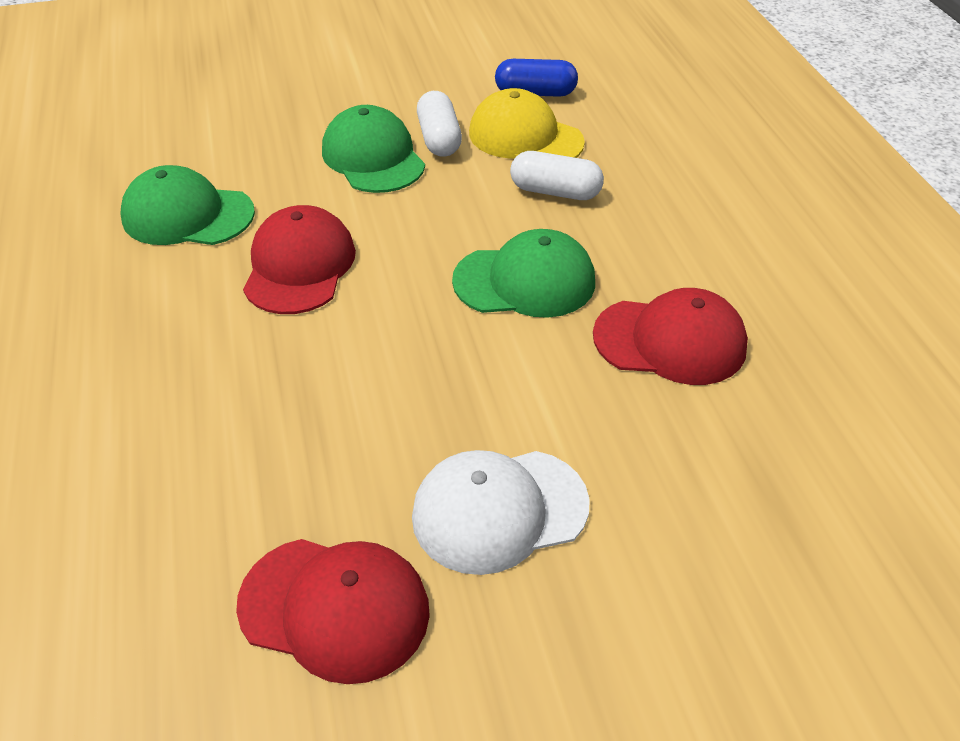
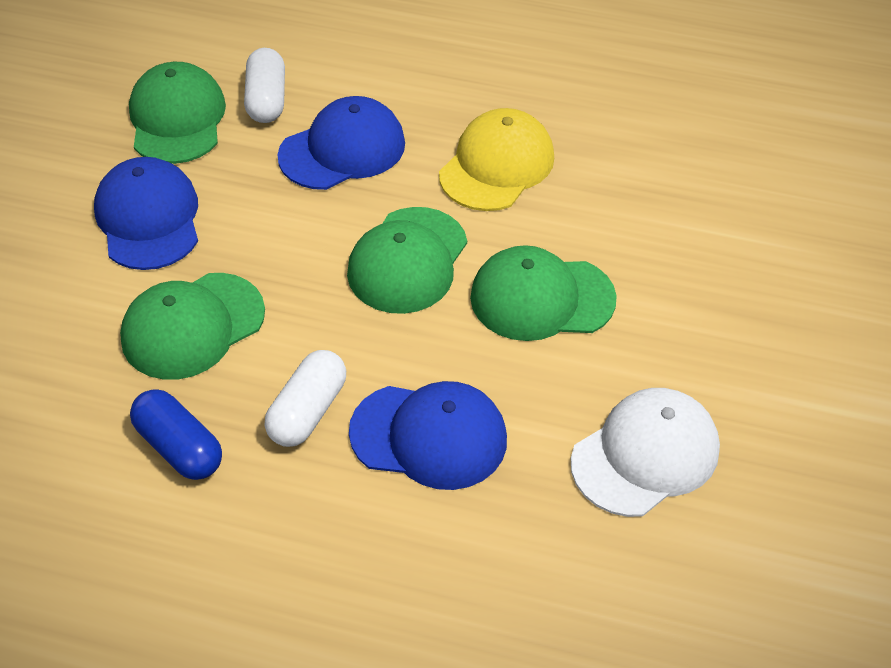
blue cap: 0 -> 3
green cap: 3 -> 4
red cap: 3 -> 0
==
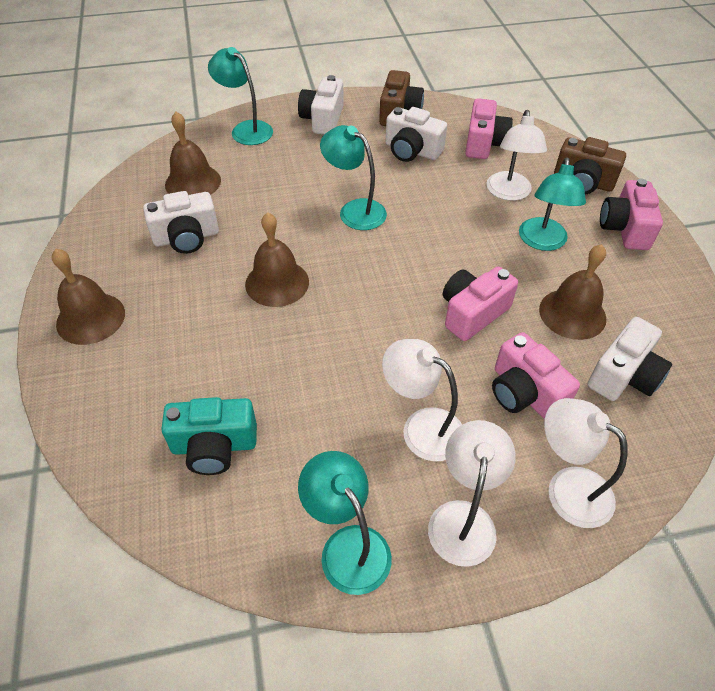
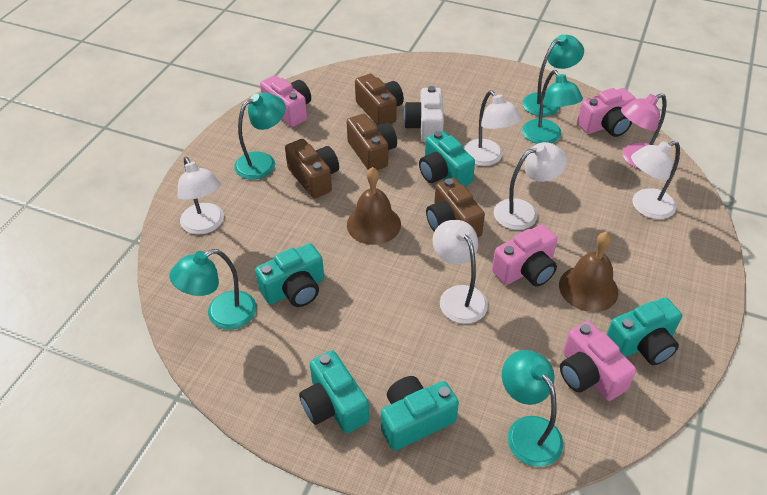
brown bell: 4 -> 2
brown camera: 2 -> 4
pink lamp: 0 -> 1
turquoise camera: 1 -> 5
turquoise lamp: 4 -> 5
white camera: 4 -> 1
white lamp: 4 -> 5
--
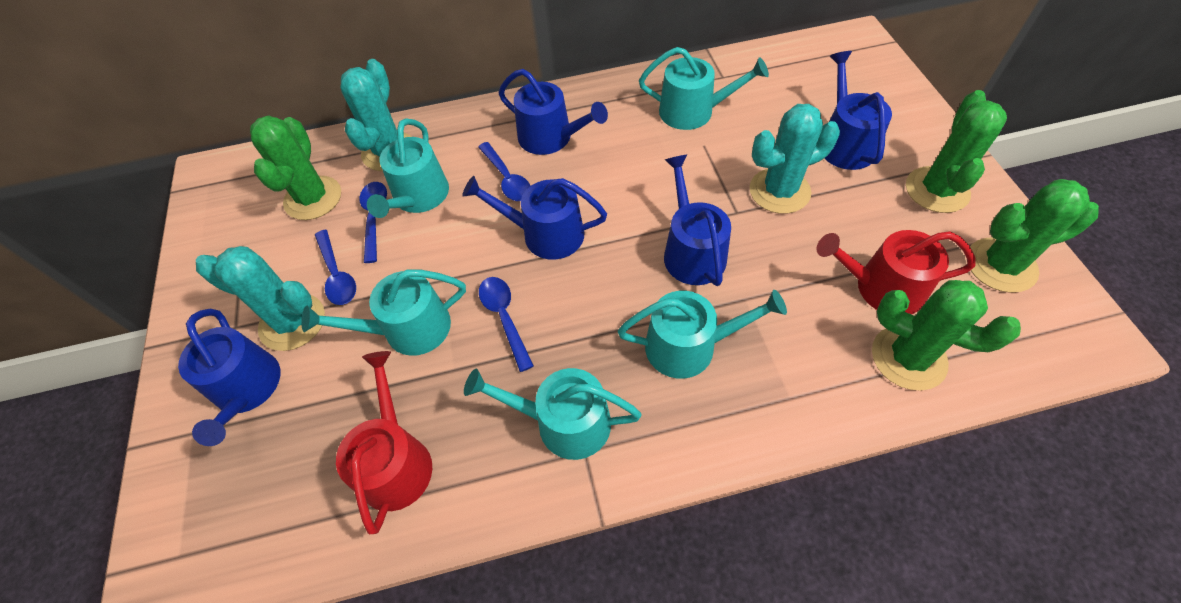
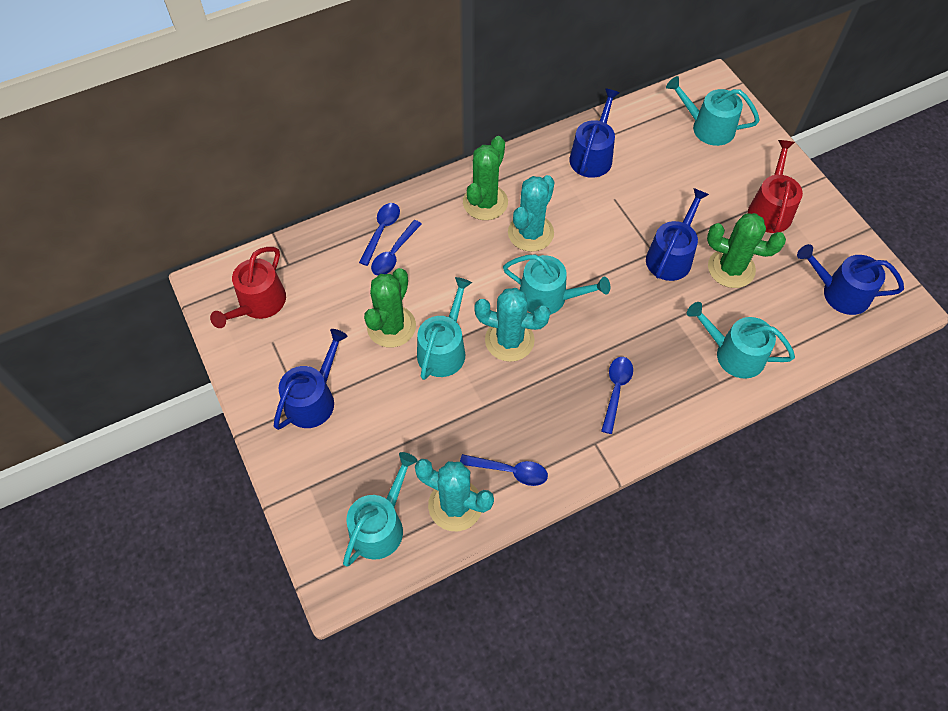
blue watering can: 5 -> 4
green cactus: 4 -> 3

▶ **Your task**
Starting at the line above that holds "brown camera: 2 -> 4" and ending at the line that holds "white lamp: 4 -> 5", transcribe each line exactly and include no other lines.

▶ **Answer space**
brown camera: 2 -> 4
pink lamp: 0 -> 1
turquoise camera: 1 -> 5
turquoise lamp: 4 -> 5
white camera: 4 -> 1
white lamp: 4 -> 5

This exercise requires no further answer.